■ Supplied material ■
□ □ □ □ □ □ □

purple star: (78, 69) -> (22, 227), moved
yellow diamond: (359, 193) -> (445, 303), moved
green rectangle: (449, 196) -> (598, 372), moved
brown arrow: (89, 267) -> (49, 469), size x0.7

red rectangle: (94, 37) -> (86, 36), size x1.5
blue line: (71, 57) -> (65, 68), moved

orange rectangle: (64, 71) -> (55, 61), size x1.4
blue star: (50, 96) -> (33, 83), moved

□ □ □ □ □ □ □

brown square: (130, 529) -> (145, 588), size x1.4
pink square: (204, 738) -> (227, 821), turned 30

□ □ □ □ □ □ □

Given the records above, reproduce precisely and only the lines between the line holding "orange rectangle: (64, 71)" and the line holding "blue star: (50, 96) -> (33, 83), moved", inclusive.

orange rectangle: (64, 71) -> (55, 61), size x1.4
blue star: (50, 96) -> (33, 83), moved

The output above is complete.